From the line with "(209, 696) = (517, 311): yellow" through the line with "(376, 198) = (116, 147): brown", repeat the entries verbatim, both end lines included, and add nothing.

**Records for the task**
-=-=-=-=-
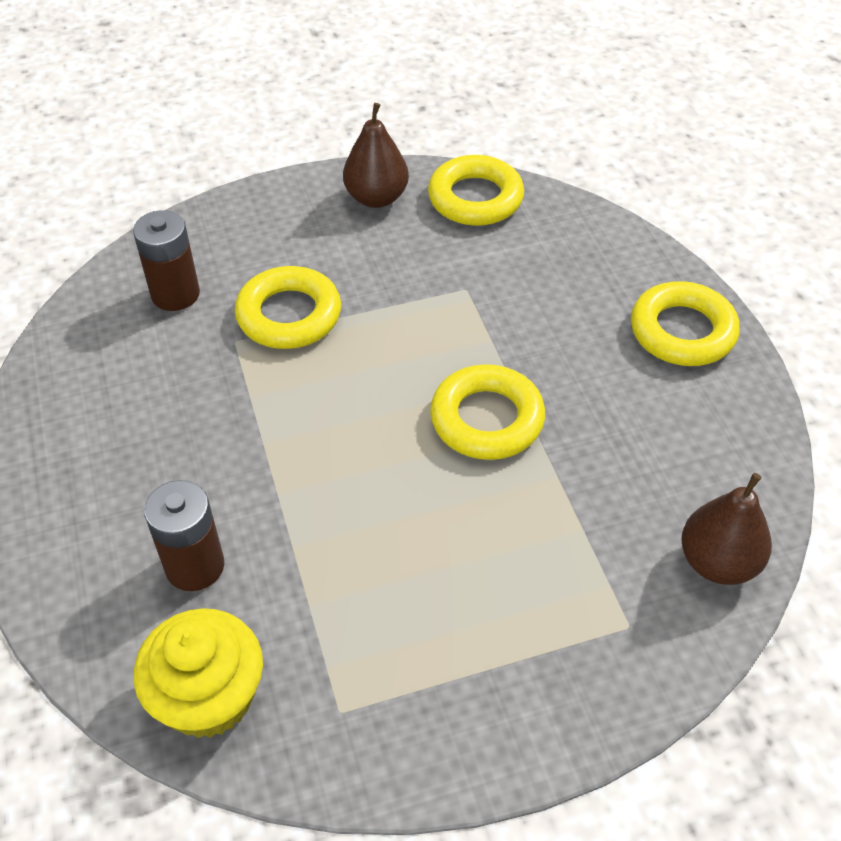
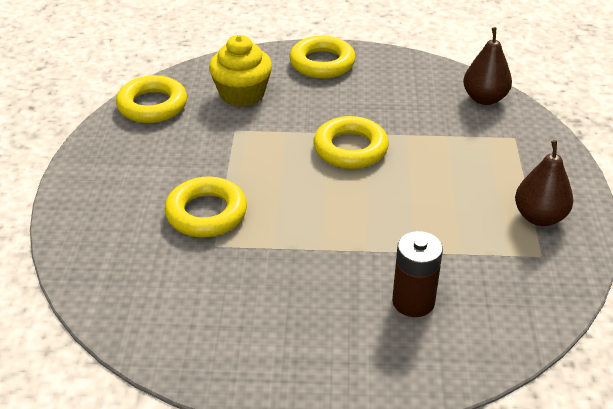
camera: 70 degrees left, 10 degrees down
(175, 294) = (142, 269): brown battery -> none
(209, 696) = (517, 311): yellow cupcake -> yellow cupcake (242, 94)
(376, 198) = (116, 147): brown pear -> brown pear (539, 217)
-=-=-=-=-
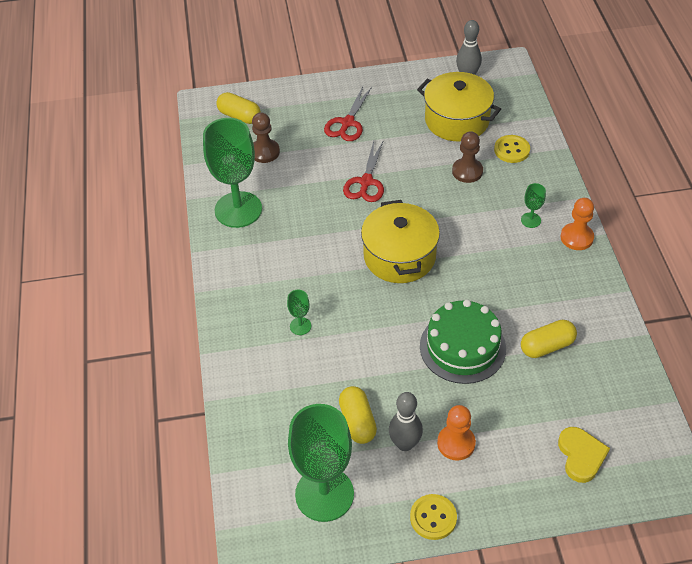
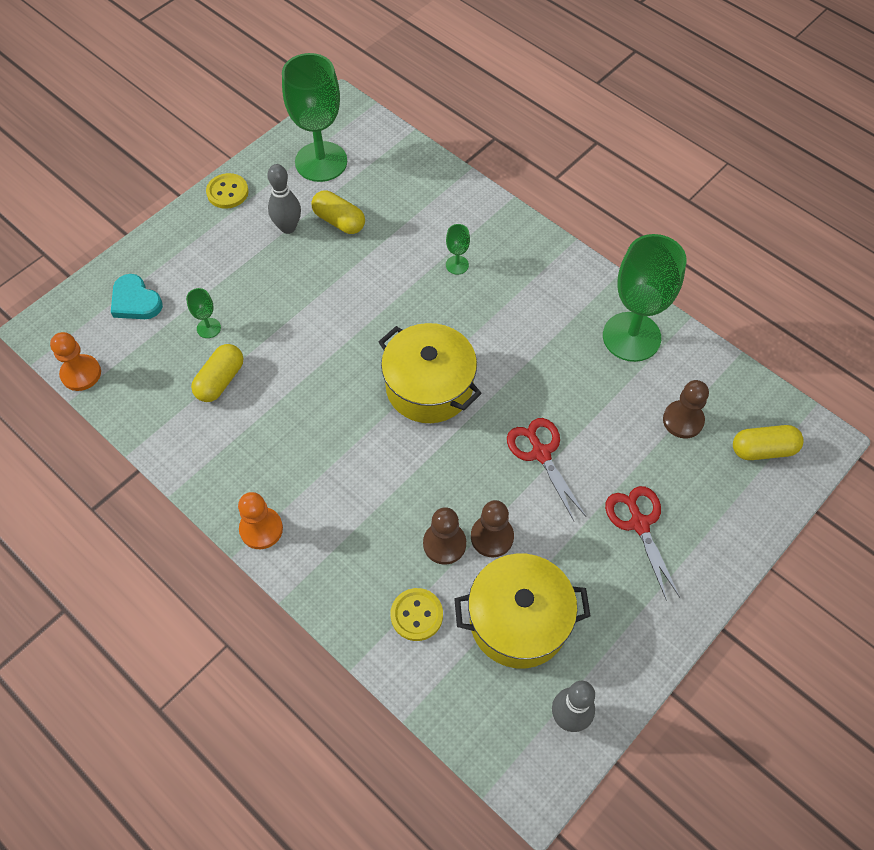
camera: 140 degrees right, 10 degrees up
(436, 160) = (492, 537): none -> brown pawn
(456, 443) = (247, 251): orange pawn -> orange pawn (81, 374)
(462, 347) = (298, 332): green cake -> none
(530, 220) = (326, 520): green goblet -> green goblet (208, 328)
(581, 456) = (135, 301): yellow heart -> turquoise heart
-=-=-=-=-
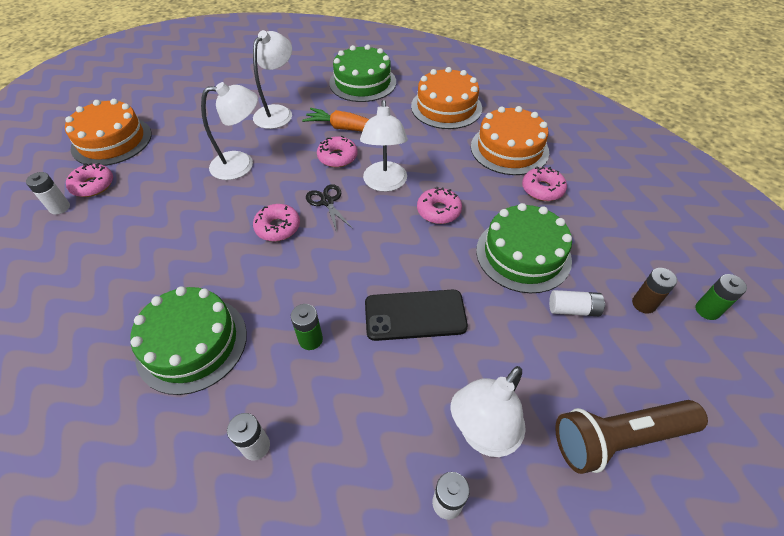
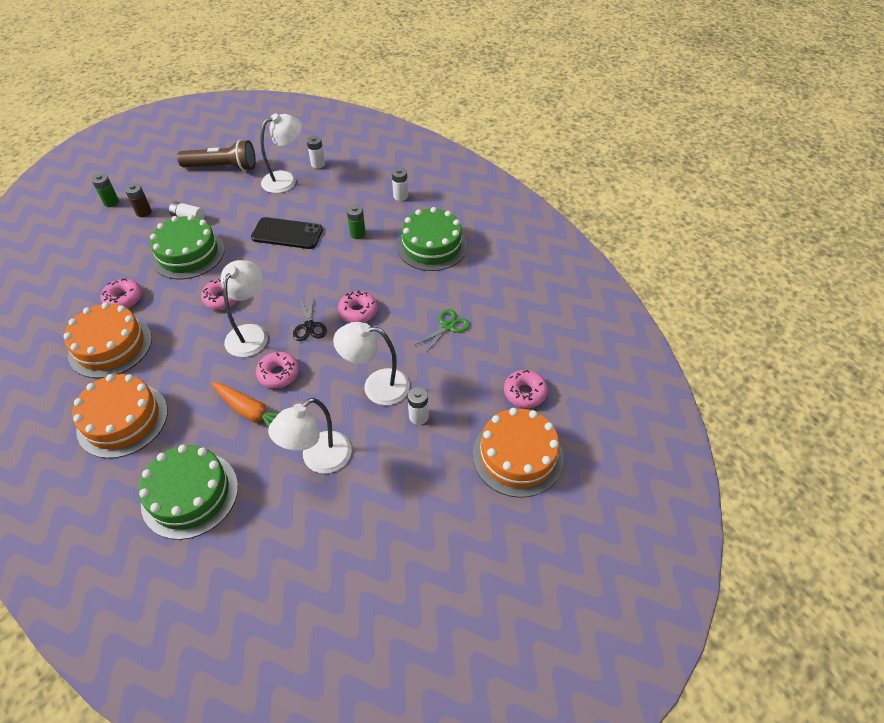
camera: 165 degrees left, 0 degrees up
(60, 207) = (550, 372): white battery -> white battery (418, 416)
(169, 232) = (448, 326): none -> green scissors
-=-=-=-=-
**Your response**
(209, 696) = (517, 311): yellow cupcake -> yellow cupcake (242, 94)
(376, 198) = (116, 147): brown pear -> brown pear (539, 217)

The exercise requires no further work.